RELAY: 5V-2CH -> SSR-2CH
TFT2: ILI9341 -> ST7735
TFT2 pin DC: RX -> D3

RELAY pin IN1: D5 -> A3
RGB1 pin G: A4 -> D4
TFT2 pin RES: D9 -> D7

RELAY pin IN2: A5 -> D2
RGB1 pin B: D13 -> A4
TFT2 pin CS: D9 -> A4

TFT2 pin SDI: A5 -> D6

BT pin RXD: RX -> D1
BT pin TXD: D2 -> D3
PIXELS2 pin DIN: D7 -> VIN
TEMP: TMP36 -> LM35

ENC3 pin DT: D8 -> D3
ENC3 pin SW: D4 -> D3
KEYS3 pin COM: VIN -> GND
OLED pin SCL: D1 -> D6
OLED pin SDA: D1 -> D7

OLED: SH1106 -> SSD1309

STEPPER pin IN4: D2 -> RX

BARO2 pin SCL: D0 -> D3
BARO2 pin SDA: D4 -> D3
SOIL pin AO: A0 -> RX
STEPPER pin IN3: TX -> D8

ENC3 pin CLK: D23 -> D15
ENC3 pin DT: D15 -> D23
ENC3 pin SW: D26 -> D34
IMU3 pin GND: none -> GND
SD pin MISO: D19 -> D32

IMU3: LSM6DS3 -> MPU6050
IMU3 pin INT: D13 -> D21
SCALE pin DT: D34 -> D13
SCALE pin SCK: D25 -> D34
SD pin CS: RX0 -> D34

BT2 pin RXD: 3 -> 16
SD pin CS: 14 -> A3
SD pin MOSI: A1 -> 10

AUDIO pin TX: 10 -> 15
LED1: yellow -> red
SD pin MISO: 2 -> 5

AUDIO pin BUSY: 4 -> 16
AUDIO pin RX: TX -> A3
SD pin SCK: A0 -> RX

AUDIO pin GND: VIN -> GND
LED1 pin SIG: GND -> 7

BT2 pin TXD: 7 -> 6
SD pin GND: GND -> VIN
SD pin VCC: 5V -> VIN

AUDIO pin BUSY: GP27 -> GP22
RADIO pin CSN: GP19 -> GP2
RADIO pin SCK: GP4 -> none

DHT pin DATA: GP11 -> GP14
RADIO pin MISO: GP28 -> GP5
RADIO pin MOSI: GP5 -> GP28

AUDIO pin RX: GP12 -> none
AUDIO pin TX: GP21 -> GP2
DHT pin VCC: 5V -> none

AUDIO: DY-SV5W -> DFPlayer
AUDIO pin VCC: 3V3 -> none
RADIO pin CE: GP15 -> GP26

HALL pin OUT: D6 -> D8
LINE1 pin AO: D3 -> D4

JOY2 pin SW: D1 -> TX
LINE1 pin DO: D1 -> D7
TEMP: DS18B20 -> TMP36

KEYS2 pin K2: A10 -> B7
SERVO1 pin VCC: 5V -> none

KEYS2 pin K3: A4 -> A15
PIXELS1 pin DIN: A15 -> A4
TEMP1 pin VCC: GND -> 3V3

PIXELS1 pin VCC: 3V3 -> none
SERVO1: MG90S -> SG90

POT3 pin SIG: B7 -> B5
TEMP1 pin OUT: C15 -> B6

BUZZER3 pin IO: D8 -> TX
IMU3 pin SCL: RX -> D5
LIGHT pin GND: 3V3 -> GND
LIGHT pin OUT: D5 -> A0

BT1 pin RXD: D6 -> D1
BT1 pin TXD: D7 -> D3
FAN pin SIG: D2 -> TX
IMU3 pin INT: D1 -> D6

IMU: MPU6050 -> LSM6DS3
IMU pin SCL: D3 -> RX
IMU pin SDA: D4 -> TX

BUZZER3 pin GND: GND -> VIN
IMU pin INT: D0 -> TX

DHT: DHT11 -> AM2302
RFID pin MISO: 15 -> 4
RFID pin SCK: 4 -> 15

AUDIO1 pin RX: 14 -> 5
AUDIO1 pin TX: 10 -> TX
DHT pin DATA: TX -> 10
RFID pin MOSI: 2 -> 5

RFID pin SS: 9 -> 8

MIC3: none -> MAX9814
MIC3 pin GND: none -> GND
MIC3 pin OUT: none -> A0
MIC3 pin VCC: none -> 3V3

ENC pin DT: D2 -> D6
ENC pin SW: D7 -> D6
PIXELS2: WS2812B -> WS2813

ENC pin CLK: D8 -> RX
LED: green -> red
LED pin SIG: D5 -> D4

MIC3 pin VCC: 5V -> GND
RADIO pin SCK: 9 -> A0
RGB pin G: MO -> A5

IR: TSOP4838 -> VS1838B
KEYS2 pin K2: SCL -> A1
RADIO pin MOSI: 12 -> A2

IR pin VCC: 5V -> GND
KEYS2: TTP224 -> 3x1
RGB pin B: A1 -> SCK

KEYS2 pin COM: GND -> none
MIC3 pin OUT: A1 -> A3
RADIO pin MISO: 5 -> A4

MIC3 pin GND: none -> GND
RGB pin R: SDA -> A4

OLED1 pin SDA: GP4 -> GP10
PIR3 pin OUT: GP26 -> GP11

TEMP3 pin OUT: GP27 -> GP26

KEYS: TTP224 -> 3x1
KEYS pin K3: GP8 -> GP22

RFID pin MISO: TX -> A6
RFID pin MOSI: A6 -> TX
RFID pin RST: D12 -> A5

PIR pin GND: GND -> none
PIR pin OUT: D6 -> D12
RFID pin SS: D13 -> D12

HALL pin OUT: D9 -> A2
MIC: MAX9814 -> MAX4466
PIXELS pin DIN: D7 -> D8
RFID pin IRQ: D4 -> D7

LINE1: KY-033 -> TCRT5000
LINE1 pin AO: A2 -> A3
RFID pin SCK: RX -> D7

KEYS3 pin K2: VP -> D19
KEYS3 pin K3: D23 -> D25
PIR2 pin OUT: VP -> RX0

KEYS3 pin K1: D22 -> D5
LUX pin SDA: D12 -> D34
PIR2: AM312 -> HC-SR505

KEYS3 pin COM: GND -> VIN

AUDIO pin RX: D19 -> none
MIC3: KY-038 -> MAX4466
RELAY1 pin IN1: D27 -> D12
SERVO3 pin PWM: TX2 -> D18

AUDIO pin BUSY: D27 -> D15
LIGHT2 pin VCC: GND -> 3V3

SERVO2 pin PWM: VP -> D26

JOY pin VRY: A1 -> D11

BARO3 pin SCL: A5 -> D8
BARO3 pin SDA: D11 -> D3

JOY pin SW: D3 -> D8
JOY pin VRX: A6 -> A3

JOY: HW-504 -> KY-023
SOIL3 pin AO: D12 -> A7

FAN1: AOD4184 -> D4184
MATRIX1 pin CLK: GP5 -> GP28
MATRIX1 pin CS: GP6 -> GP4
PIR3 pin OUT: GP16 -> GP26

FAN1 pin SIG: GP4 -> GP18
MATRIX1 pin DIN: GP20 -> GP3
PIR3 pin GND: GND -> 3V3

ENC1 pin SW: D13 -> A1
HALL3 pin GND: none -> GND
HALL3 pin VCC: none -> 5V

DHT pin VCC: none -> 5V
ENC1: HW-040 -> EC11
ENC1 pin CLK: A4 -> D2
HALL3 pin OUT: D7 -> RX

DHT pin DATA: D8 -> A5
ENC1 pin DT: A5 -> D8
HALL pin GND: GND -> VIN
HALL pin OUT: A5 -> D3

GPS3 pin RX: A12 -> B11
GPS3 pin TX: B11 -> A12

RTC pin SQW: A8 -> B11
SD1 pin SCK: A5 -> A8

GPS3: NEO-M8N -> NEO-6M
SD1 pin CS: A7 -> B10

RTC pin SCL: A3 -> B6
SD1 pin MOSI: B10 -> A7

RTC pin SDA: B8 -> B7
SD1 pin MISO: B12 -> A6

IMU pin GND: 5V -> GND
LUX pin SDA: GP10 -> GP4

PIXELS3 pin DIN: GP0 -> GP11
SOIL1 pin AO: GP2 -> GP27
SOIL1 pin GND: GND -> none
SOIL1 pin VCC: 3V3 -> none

-------

● YOUR INSTRUCTIONS
Everything from the line containing "AUDIO pin TX: GP21 -> GP2" through the line containing "RADIO pin MOSI: 12 -> A2" in the material above should be retyped exactly, both ends included, and nothing more.

● ANSWER TO THE EXERCISE
AUDIO pin TX: GP21 -> GP2
DHT pin VCC: 5V -> none

AUDIO: DY-SV5W -> DFPlayer
AUDIO pin VCC: 3V3 -> none
RADIO pin CE: GP15 -> GP26

HALL pin OUT: D6 -> D8
LINE1 pin AO: D3 -> D4

JOY2 pin SW: D1 -> TX
LINE1 pin DO: D1 -> D7
TEMP: DS18B20 -> TMP36

KEYS2 pin K2: A10 -> B7
SERVO1 pin VCC: 5V -> none

KEYS2 pin K3: A4 -> A15
PIXELS1 pin DIN: A15 -> A4
TEMP1 pin VCC: GND -> 3V3

PIXELS1 pin VCC: 3V3 -> none
SERVO1: MG90S -> SG90

POT3 pin SIG: B7 -> B5
TEMP1 pin OUT: C15 -> B6

BUZZER3 pin IO: D8 -> TX
IMU3 pin SCL: RX -> D5
LIGHT pin GND: 3V3 -> GND
LIGHT pin OUT: D5 -> A0

BT1 pin RXD: D6 -> D1
BT1 pin TXD: D7 -> D3
FAN pin SIG: D2 -> TX
IMU3 pin INT: D1 -> D6

IMU: MPU6050 -> LSM6DS3
IMU pin SCL: D3 -> RX
IMU pin SDA: D4 -> TX

BUZZER3 pin GND: GND -> VIN
IMU pin INT: D0 -> TX

DHT: DHT11 -> AM2302
RFID pin MISO: 15 -> 4
RFID pin SCK: 4 -> 15

AUDIO1 pin RX: 14 -> 5
AUDIO1 pin TX: 10 -> TX
DHT pin DATA: TX -> 10
RFID pin MOSI: 2 -> 5

RFID pin SS: 9 -> 8

MIC3: none -> MAX9814
MIC3 pin GND: none -> GND
MIC3 pin OUT: none -> A0
MIC3 pin VCC: none -> 3V3

ENC pin DT: D2 -> D6
ENC pin SW: D7 -> D6
PIXELS2: WS2812B -> WS2813

ENC pin CLK: D8 -> RX
LED: green -> red
LED pin SIG: D5 -> D4

MIC3 pin VCC: 5V -> GND
RADIO pin SCK: 9 -> A0
RGB pin G: MO -> A5

IR: TSOP4838 -> VS1838B
KEYS2 pin K2: SCL -> A1
RADIO pin MOSI: 12 -> A2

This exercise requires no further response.